### TRY IT
Omit all pictures, then repeat the listing exactly.

### INFORMATION SUPPLIED
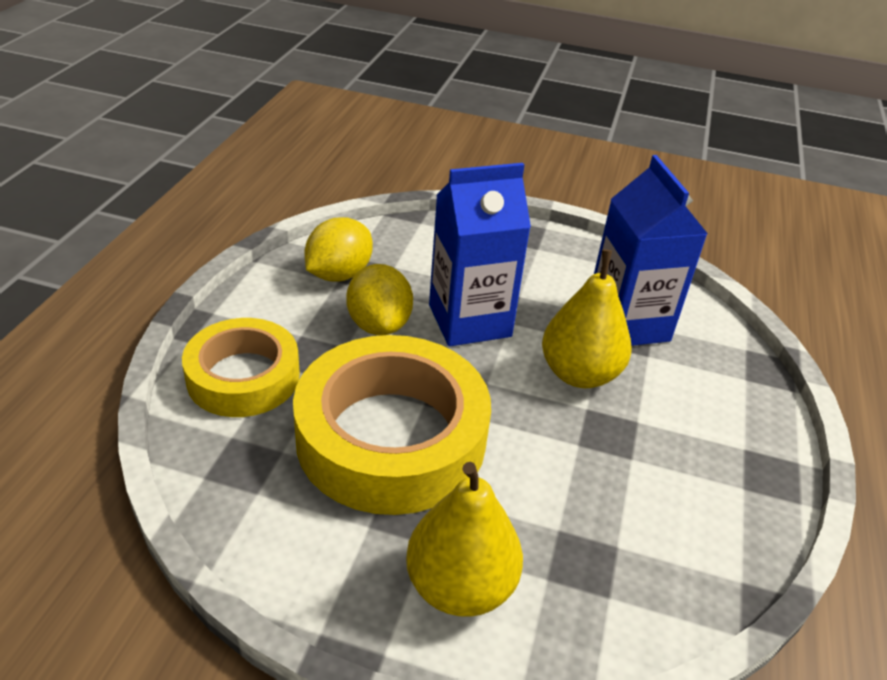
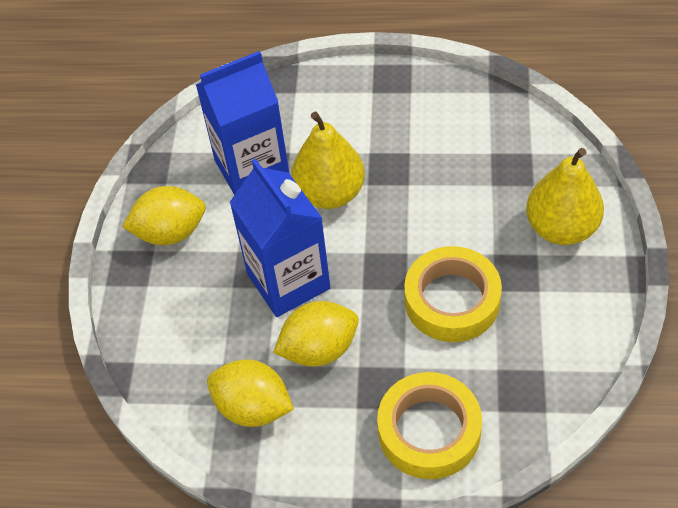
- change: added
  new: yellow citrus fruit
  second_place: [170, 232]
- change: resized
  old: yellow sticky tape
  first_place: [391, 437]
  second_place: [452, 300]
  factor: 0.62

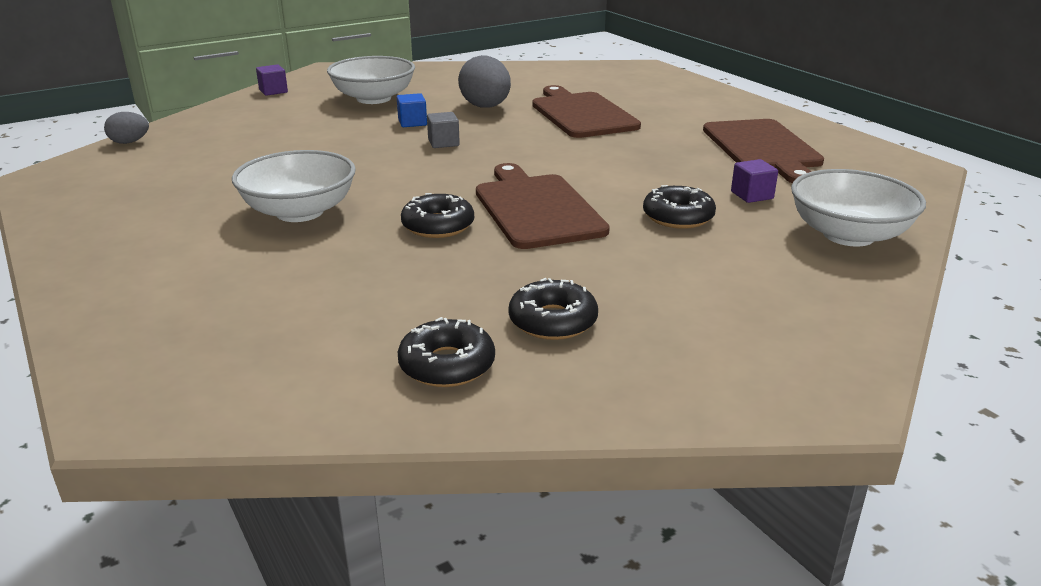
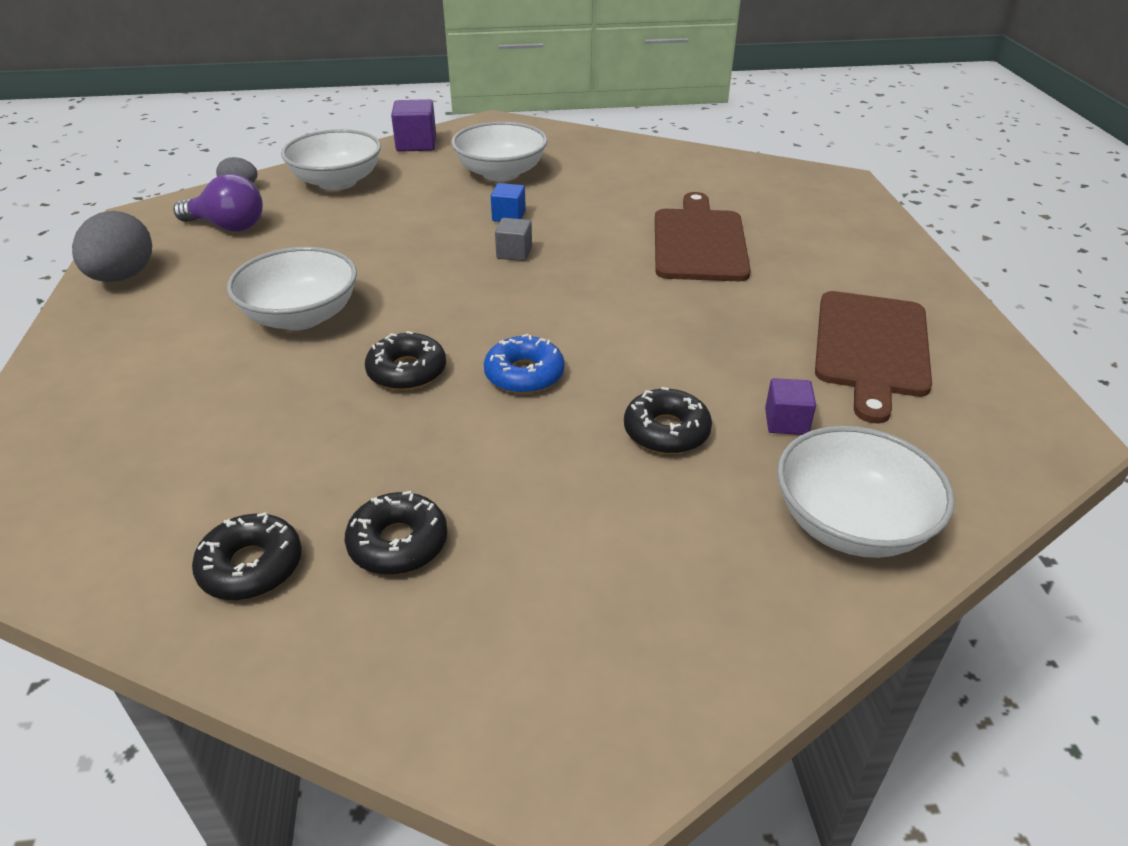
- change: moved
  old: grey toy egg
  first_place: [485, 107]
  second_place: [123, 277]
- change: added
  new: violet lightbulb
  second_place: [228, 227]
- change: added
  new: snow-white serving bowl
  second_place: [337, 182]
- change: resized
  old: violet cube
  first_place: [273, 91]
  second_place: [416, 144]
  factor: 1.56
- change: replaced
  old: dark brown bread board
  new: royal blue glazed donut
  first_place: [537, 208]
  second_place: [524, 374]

### ANSWER SPACE
- change: added
  new: yellow citrus fruit
  second_place: [170, 232]
- change: resized
  old: yellow sticky tape
  first_place: [391, 437]
  second_place: [452, 300]
  factor: 0.62

- change: moved
  old: grey toy egg
  first_place: [485, 107]
  second_place: [123, 277]
- change: added
  new: violet lightbulb
  second_place: [228, 227]
- change: added
  new: snow-white serving bowl
  second_place: [337, 182]
- change: resized
  old: violet cube
  first_place: [273, 91]
  second_place: [416, 144]
  factor: 1.56
- change: replaced
  old: dark brown bread board
  new: royal blue glazed donut
  first_place: [537, 208]
  second_place: [524, 374]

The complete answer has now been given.